_EXERCISE_
Copy the entries below exactly. Images do not belong in the copy.

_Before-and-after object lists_
# # # #
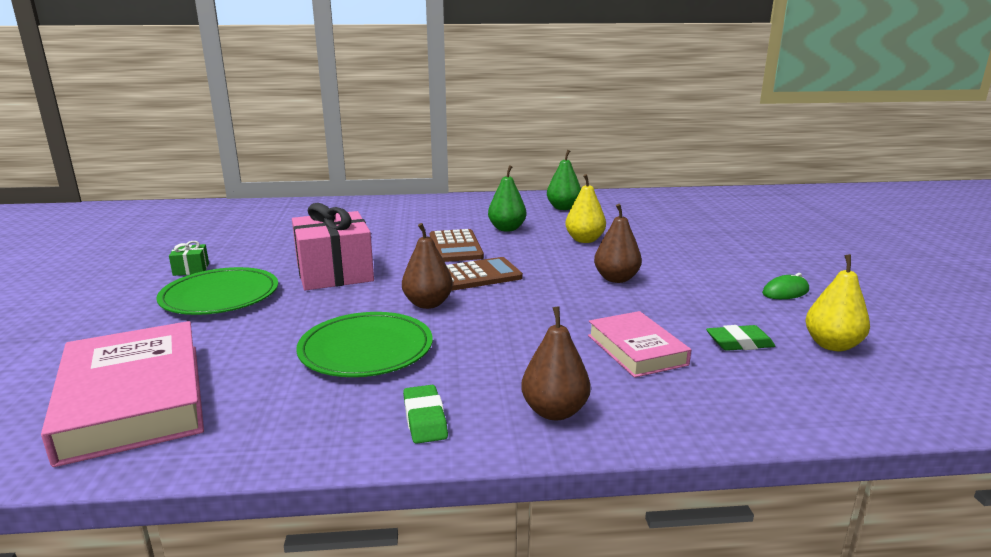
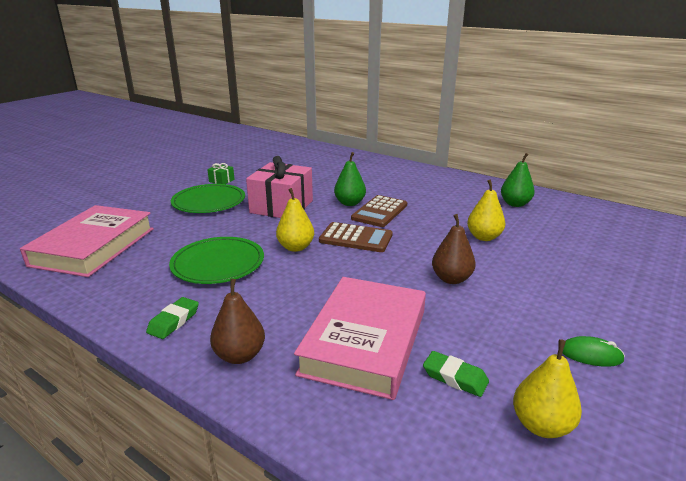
camera: 40 degrees right, 5 degrees up
(428, 304) = (295, 247): brown pear -> yellow pear
(507, 229) = (439, 209): green pear -> green pear (349, 203)
(636, 350) = (364, 341): pink book -> pink book, size x1.73

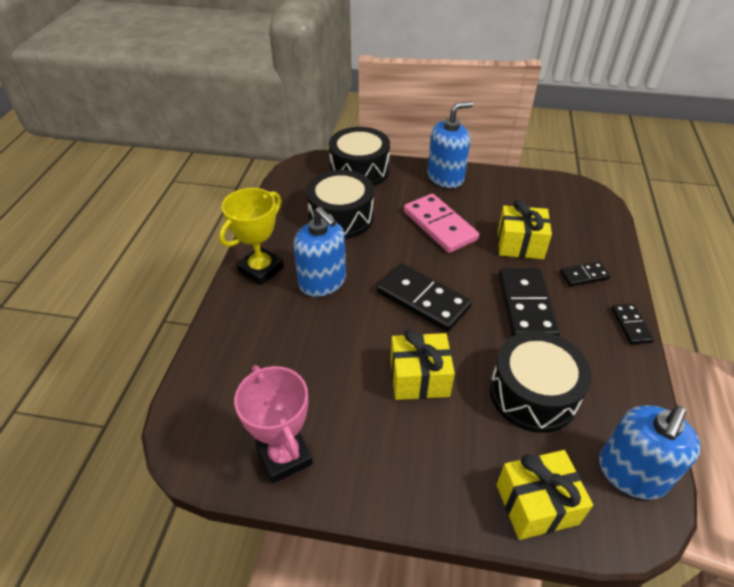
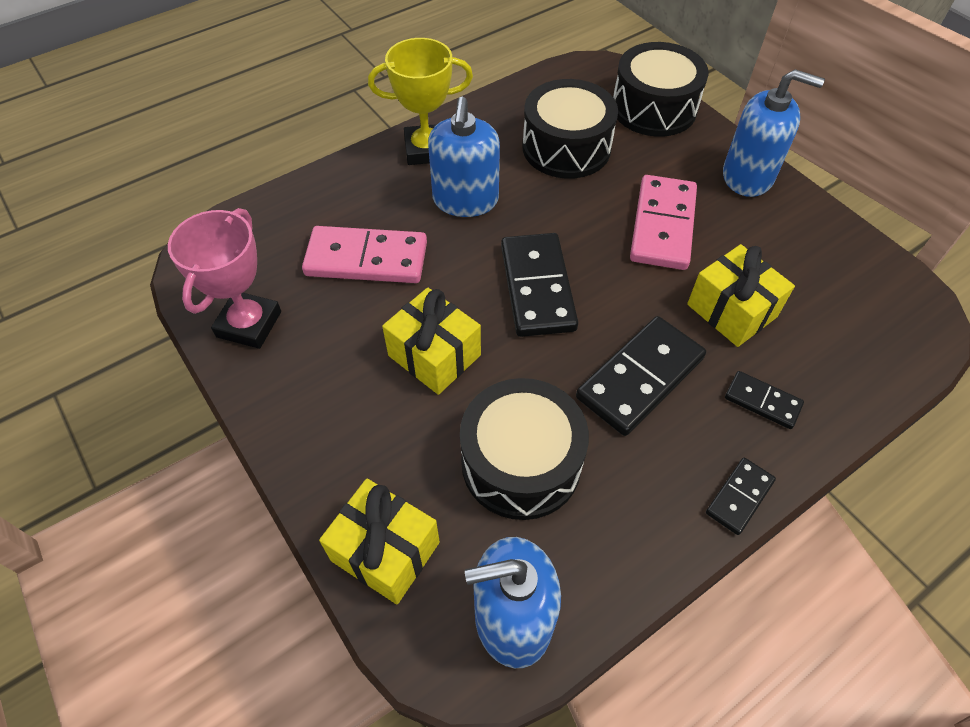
camera: 45 degrees right, 10 degrees up
(308, 357) = (366, 259): none -> pink domino

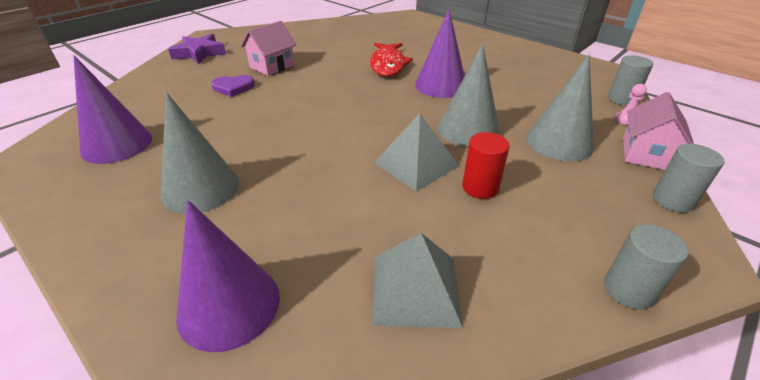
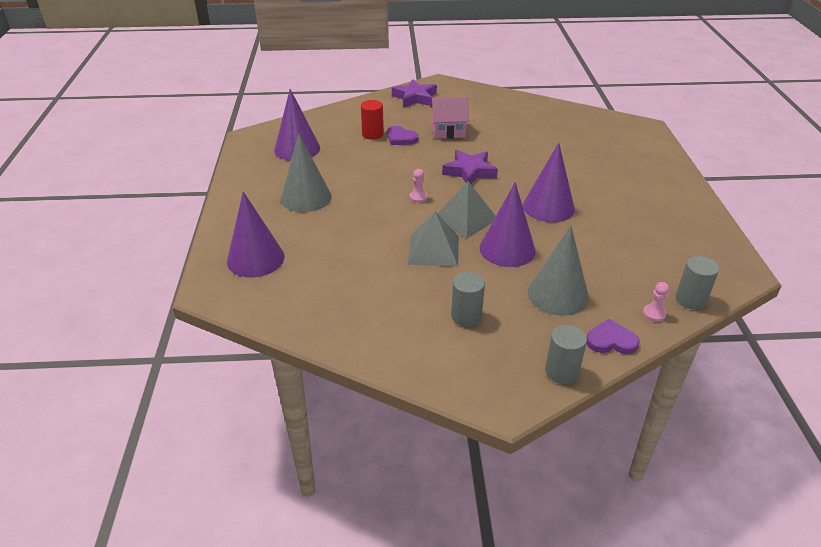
camera: 45 degrees right, 0 degrees up
(328, 127) = (418, 197): none -> pink pawn
(340, 87) = (469, 172): none -> purple star
(388, 65) = (536, 169): red fish -> none
(415, 289) = (334, 304): grey pyramid -> grey pyramid (465, 218)
(468, 130) = (507, 249): grey cone -> purple cone
(480, 187) = (448, 285): red cylinder -> red cylinder (372, 134)
(628, 290) = (433, 378): grey cylinder -> grey cylinder (466, 316)
(646, 154) = (611, 341): pink house -> purple heart

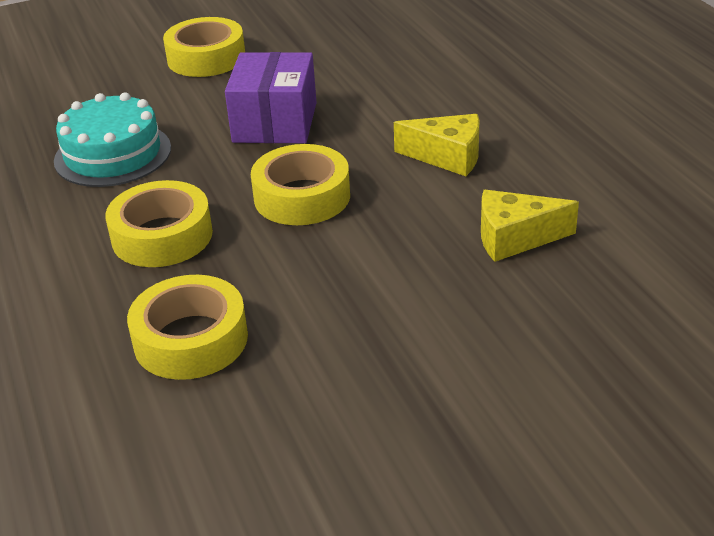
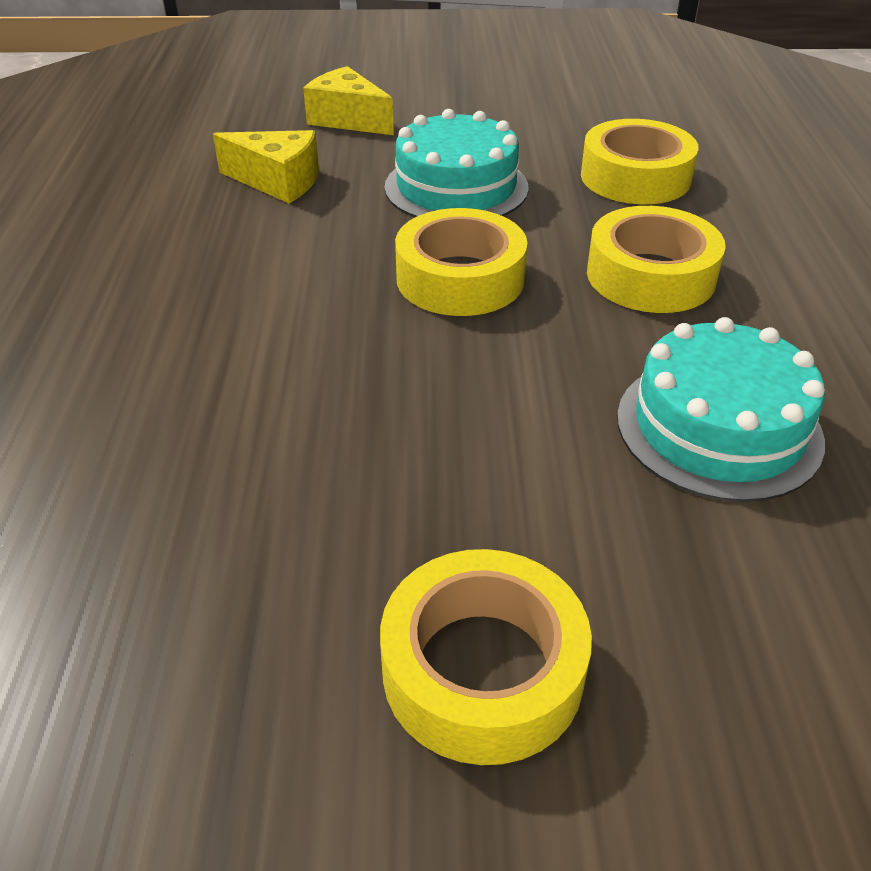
camera: 160 degrees left, 5 degrees up
(275, 122) = (429, 411): purple box -> none
(356, 277) = (456, 187): none -> turquoise cake
(448, 157) = (244, 280): yellow cheese -> yellow cheese (348, 119)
# # # #
_TASK SOLUTION_
camera: 40 degrees right, 5 degrees up
(428, 304) = (295, 247): brown pear -> yellow pear
(507, 229) = (439, 209): green pear -> green pear (349, 203)
(636, 350) = (364, 341): pink book -> pink book, size x1.73

camera: 45 degrees right, 10 degrees up
(308, 357) = (366, 259): none -> pink domino

camera: 45 degrees right, 0 degrees up
(328, 127) = (418, 197): none -> pink pawn
(340, 87) = (469, 172): none -> purple star
(388, 65) = (536, 169): red fish -> none
(415, 289) = (334, 304): grey pyramid -> grey pyramid (465, 218)
(468, 130) = (507, 249): grey cone -> purple cone
(480, 187) = (448, 285): red cylinder -> red cylinder (372, 134)
(628, 290) = (433, 378): grey cylinder -> grey cylinder (466, 316)
(646, 154) = (611, 341): pink house -> purple heart

camera: 160 degrees left, 5 degrees up
(275, 122) = (429, 411): purple box -> none
(356, 277) = (456, 187): none -> turquoise cake
(448, 157) = (244, 280): yellow cheese -> yellow cheese (348, 119)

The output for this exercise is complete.